Stored records:
—————

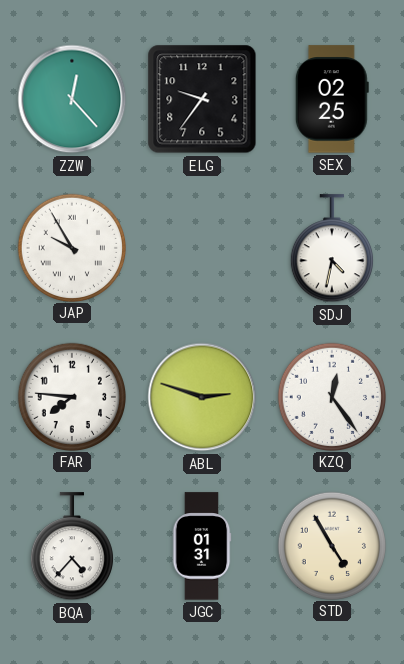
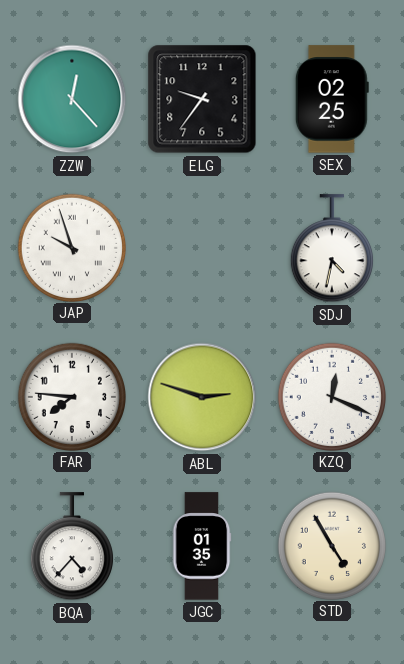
JAP: 9:55 -> 9:57
KZQ: 12:24 -> 12:19
JGC: 01:31 -> 01:35
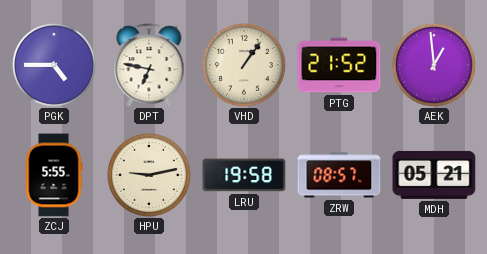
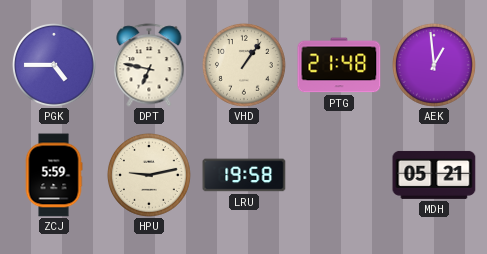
PTG: 21:52 -> 21:48
ZCJ: 5:55 -> 5:59
ZRW: 08:57 -> none
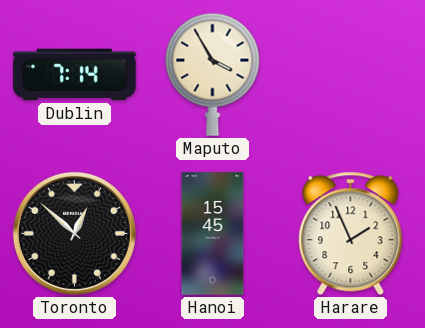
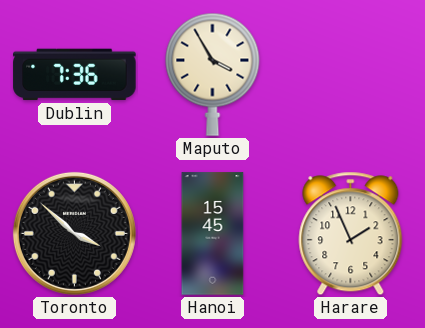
Dublin: 7:14 -> 7:36
Toronto: 12:52 -> 3:52
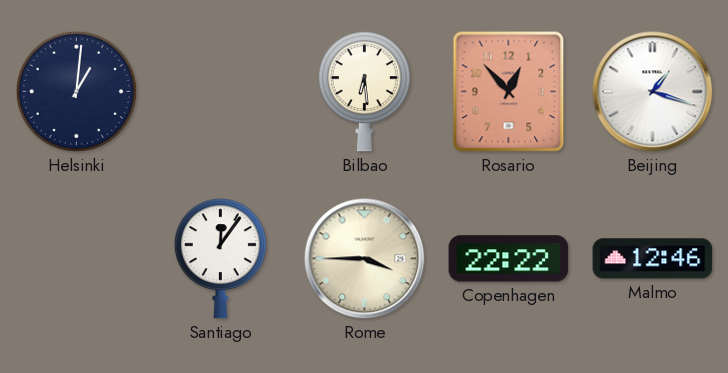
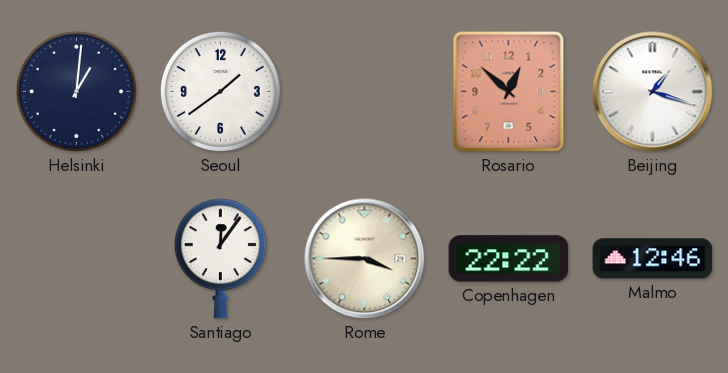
Seoul: none -> 1:39
Bilbao: 6:29 -> none
Rosario: 12:53 -> 12:52
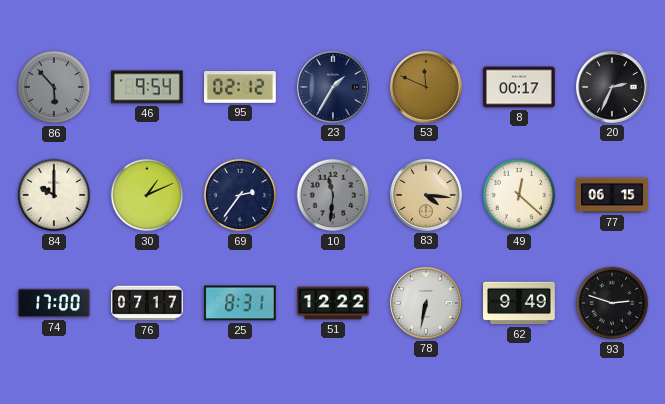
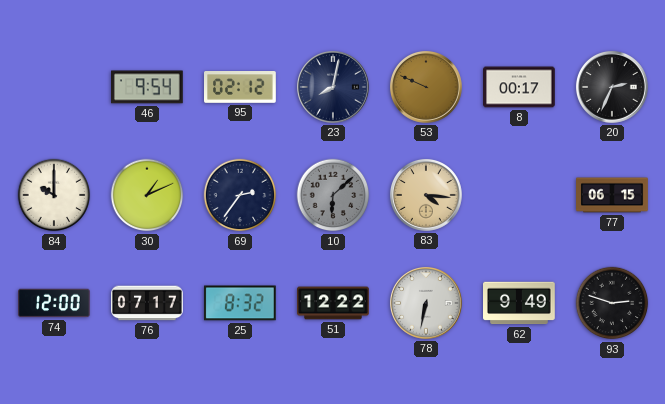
86: 5:53 -> none
23: 1:35 -> 8:02
53: 11:49 -> 9:49
10: 11:31 -> 6:08
49: 12:22 -> none
74: 17:00 -> 12:00
25: 8:31 -> 8:32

—————

◆ **To be done**: Copy the stretch from the line containing "86: 5:53 -> none" through the end of the data, swapping "none" for "blank" and leaving everything else unchanged.

◆ **Solution to this problem**:
86: 5:53 -> blank
23: 1:35 -> 8:02
53: 11:49 -> 9:49
10: 11:31 -> 6:08
49: 12:22 -> blank
74: 17:00 -> 12:00
25: 8:31 -> 8:32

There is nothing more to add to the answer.